TASK DESCRIPTION —
Lines that contain "rolling" are to be copied from the material, every one of them.

MATERIAL FOR THIS TASK —

····················

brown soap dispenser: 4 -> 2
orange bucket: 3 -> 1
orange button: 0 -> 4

····················

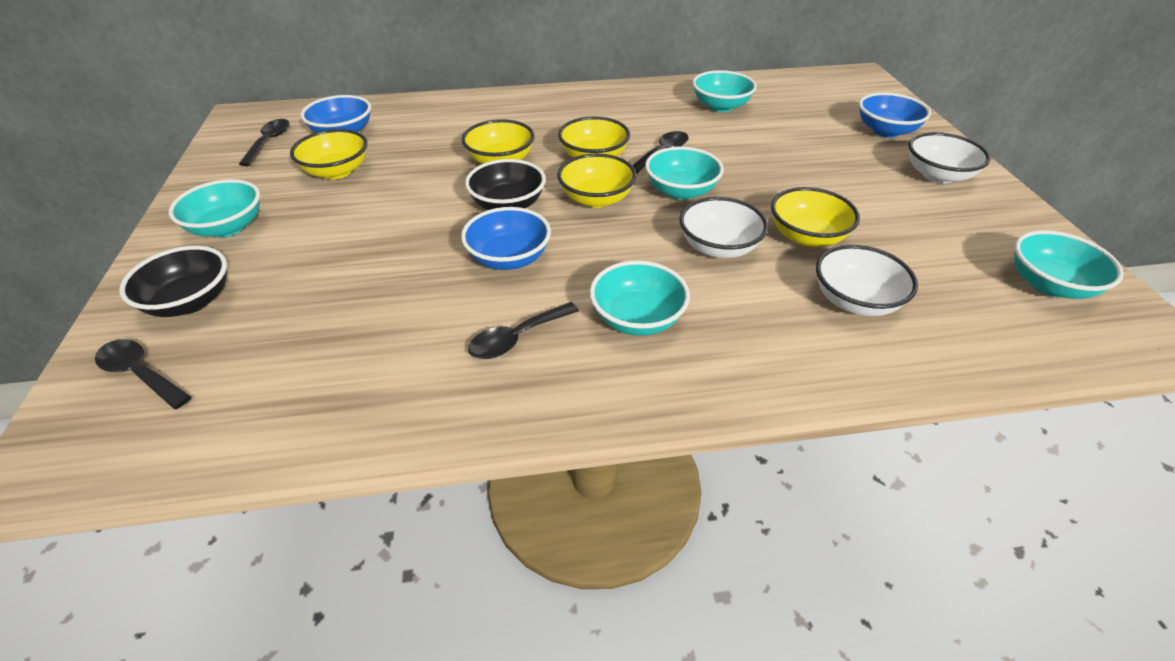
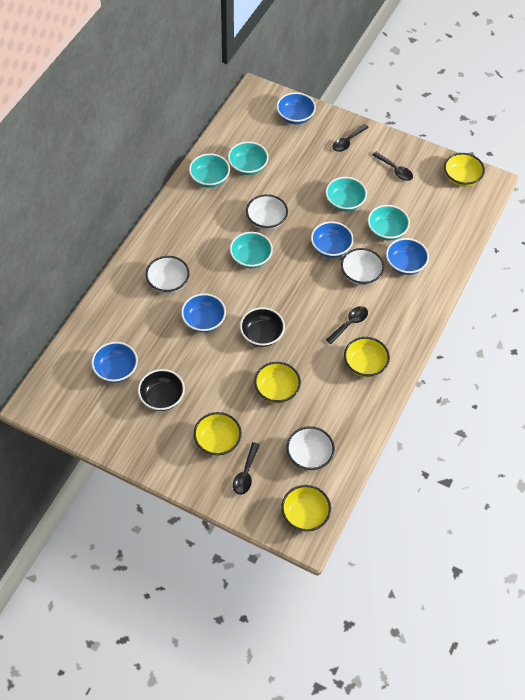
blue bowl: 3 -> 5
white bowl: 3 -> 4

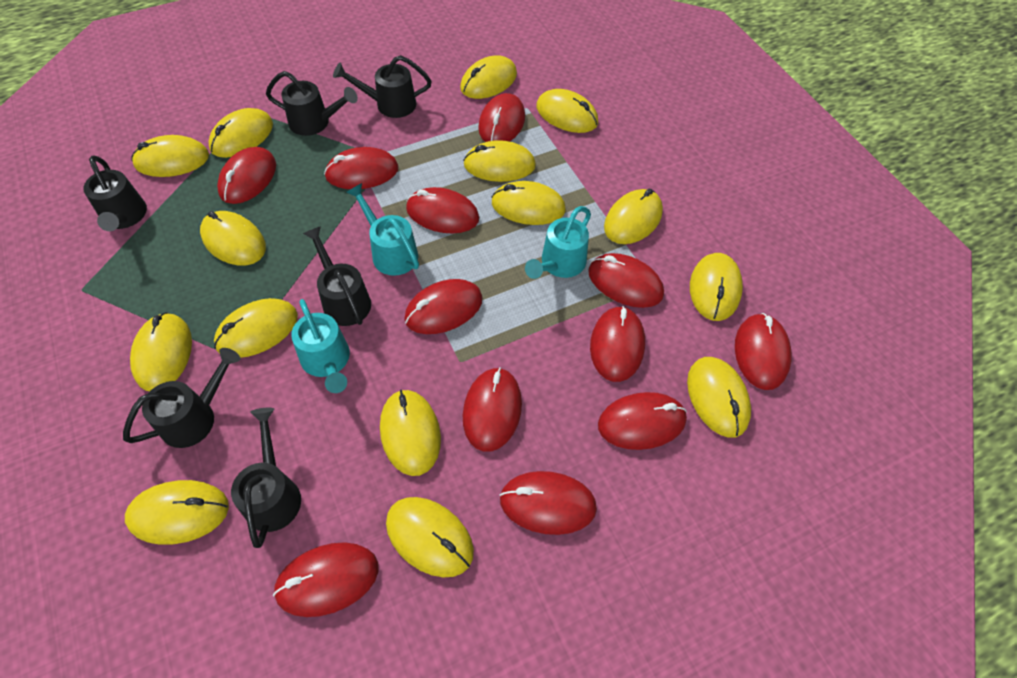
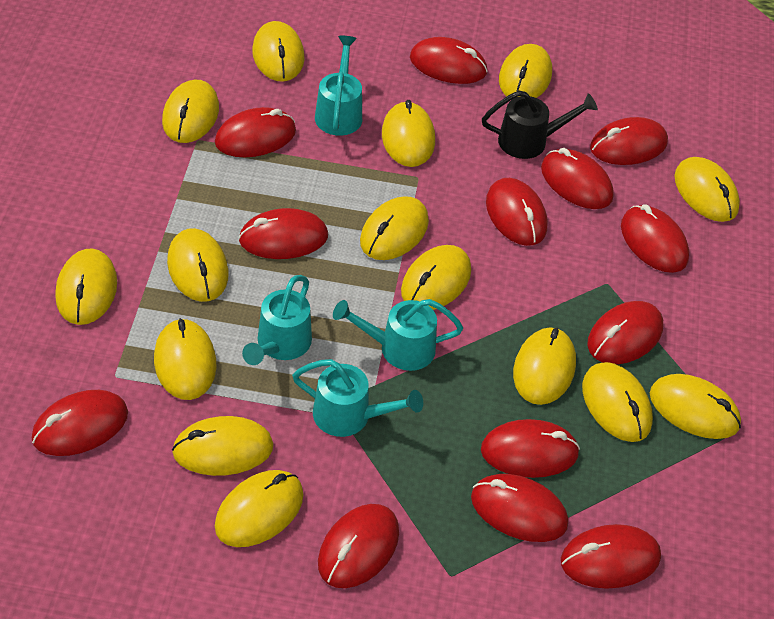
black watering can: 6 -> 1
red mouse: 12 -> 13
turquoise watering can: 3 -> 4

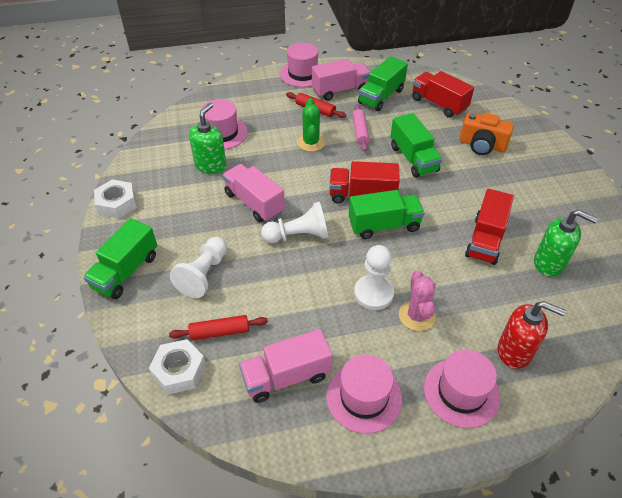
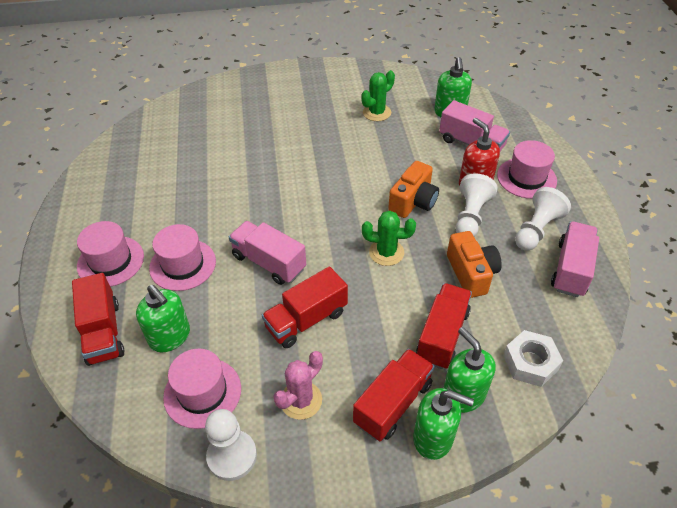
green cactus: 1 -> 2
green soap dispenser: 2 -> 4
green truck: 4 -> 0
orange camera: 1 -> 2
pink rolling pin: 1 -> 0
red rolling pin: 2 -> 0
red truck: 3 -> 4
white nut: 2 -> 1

····················

ANSWER TO THE PROBLEM —
pink rolling pin: 1 -> 0
red rolling pin: 2 -> 0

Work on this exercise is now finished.